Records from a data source
------------------------------------------------
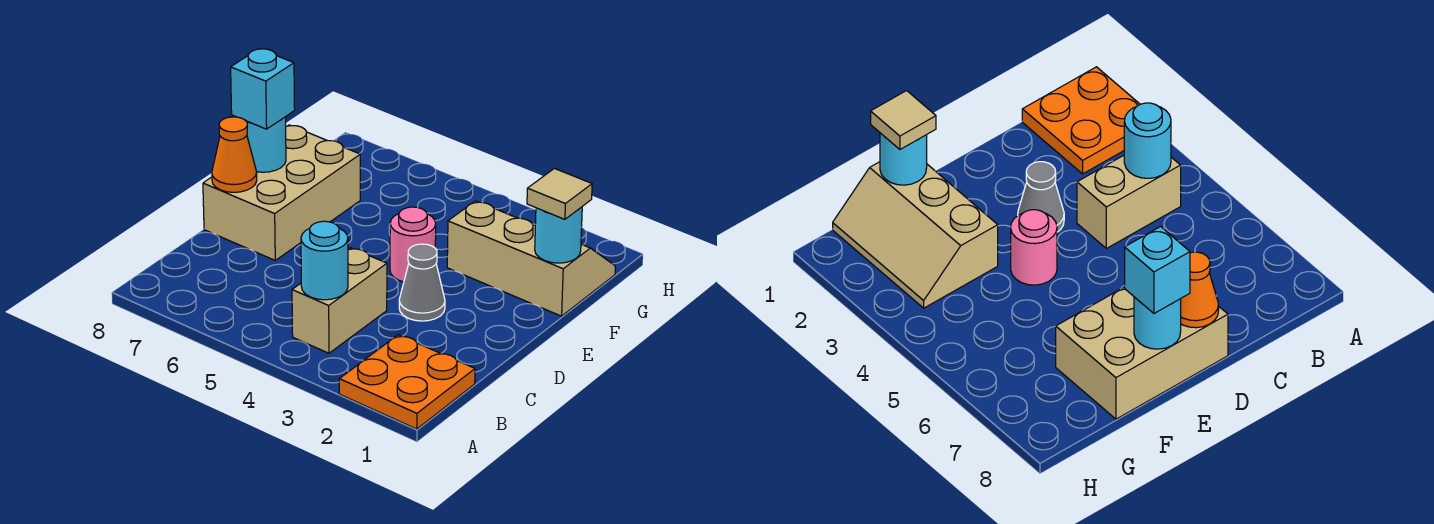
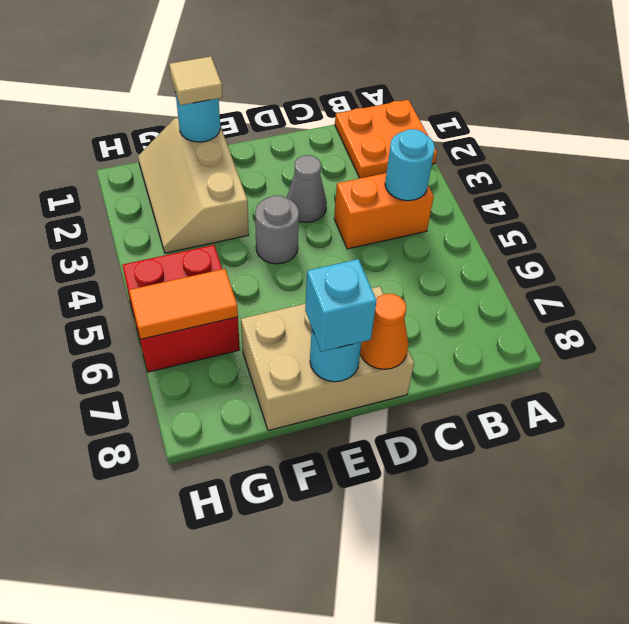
tan 1x2 brick [292,248,387,353] -> orange 1x2 brick [334,173,434,249]
pink 1x1 round brick [390,207,436,282] -> grey 1x1 round brick [255,196,299,264]
none -> red 2x2 brick [122,245,240,372]
none -> orange 1x2 tile [129,269,238,339]

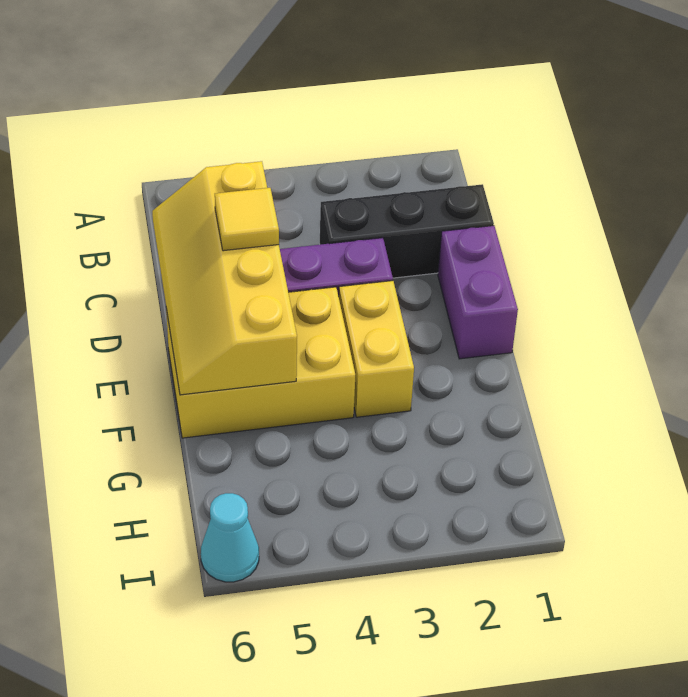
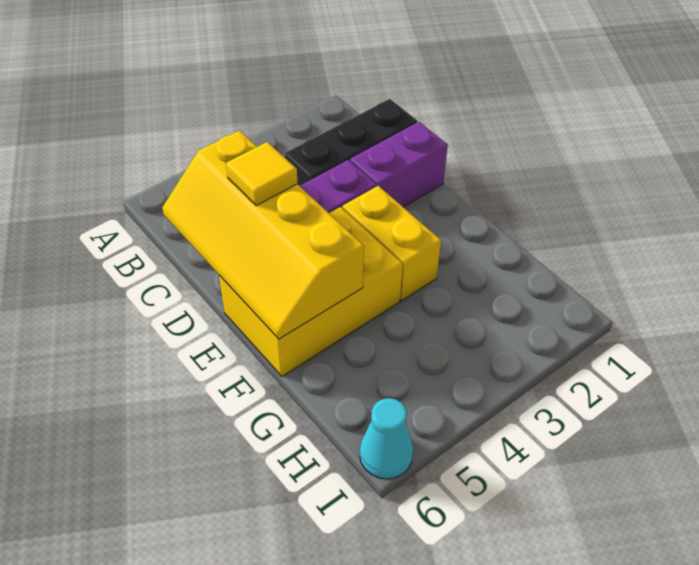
purple 1x2 brick [438,226,518,359] -> purple 1x2 brick turned to [350,122,448,207]

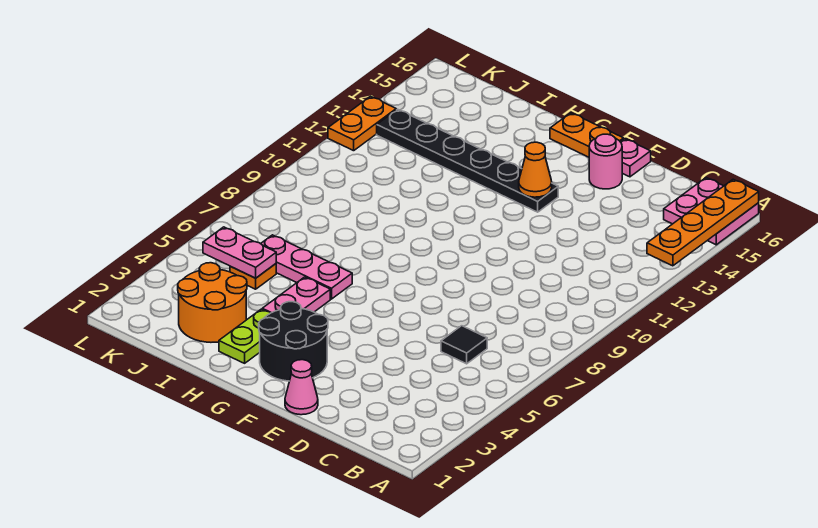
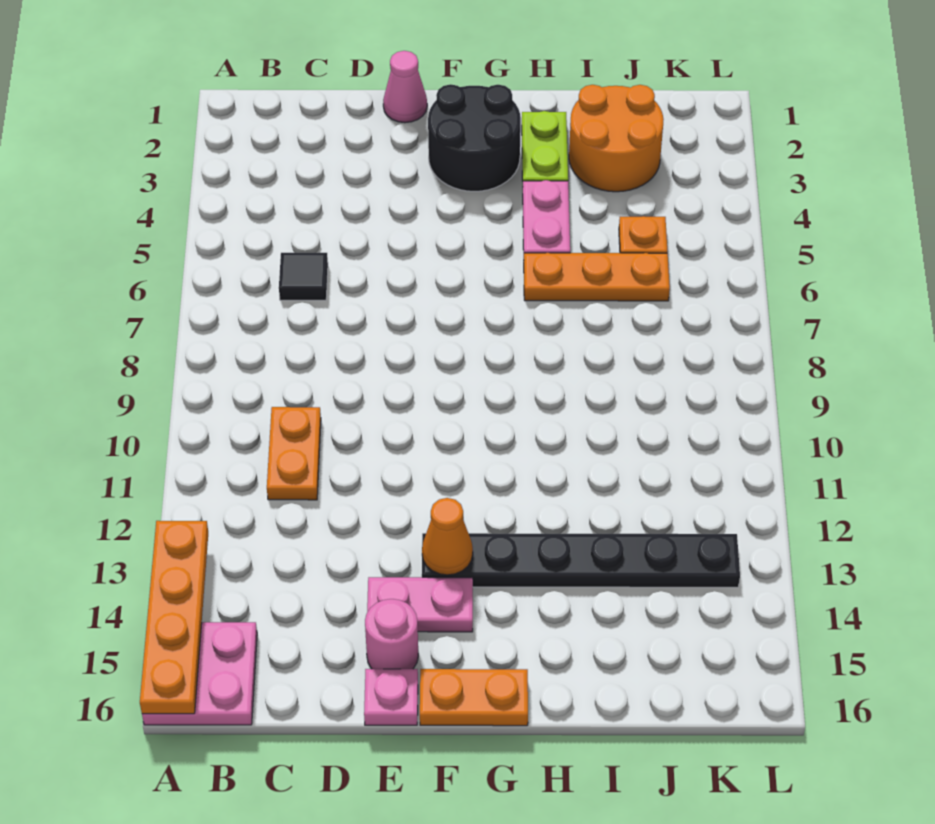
pink 1x3 plate [261,235,352,299] -> orange 1x3 plate [524,253,670,301]
pink 1x2 plate [203,227,276,278] -> pink 1x2 plate moved to [367,577,473,632]
orange 1x2 plate [328,96,396,151] -> orange 1x2 plate moved to [267,407,321,500]

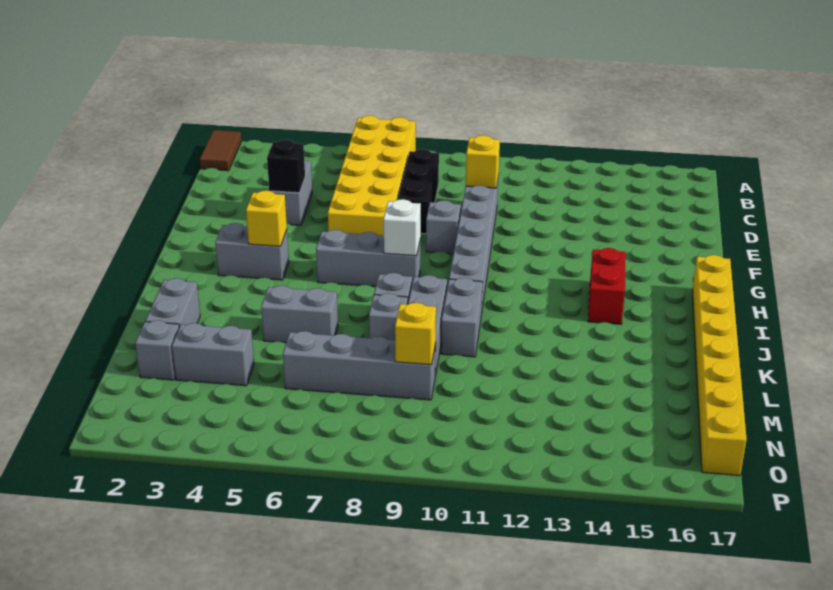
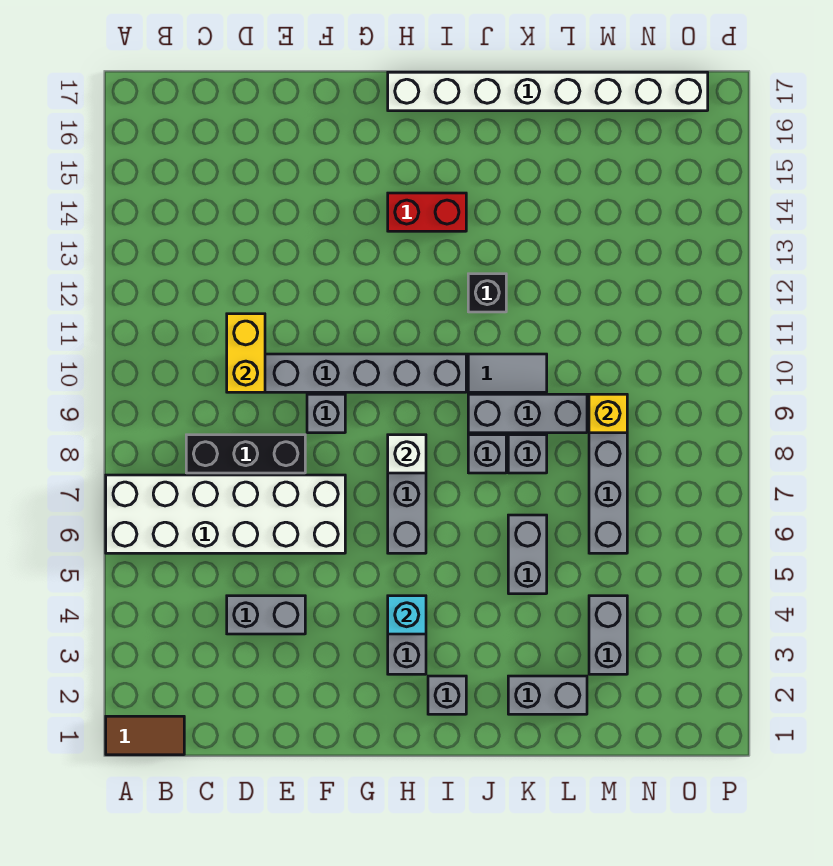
yellow 2x6 brick [328,116,416,236] -> white 2x6 brick [106,475,345,553]
yellow 1x1 brick [466,135,500,188] -> yellow 1x2 brick [227,314,265,392]
black 1x1 brick [267,140,305,193] -> black 1x1 brick moved to [468,274,506,312]
yellow 1x1 brick [246,191,287,246] -> cyan 1x1 brick [388,596,426,634]
yellow 1x8 brick [692,255,747,476] -> white 1x8 brick [388,72,708,111]
grey 1x2 brick [441,278,482,357] -> grey 1x2 tile [468,354,547,392]
grey 1x1 brick [135,320,179,380] -> grey 1x1 brick moved to [428,676,466,714]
------------------------------------------------
WHAT IS REQUIRED -
Starting at the line that contains "yellow 2x6 brick", restate word for word every line through the last one in the records above. Return nothing else.

EXERCISE RESULT -
yellow 2x6 brick [328,116,416,236] -> white 2x6 brick [106,475,345,553]
yellow 1x1 brick [466,135,500,188] -> yellow 1x2 brick [227,314,265,392]
black 1x1 brick [267,140,305,193] -> black 1x1 brick moved to [468,274,506,312]
yellow 1x1 brick [246,191,287,246] -> cyan 1x1 brick [388,596,426,634]
yellow 1x8 brick [692,255,747,476] -> white 1x8 brick [388,72,708,111]
grey 1x2 brick [441,278,482,357] -> grey 1x2 tile [468,354,547,392]
grey 1x1 brick [135,320,179,380] -> grey 1x1 brick moved to [428,676,466,714]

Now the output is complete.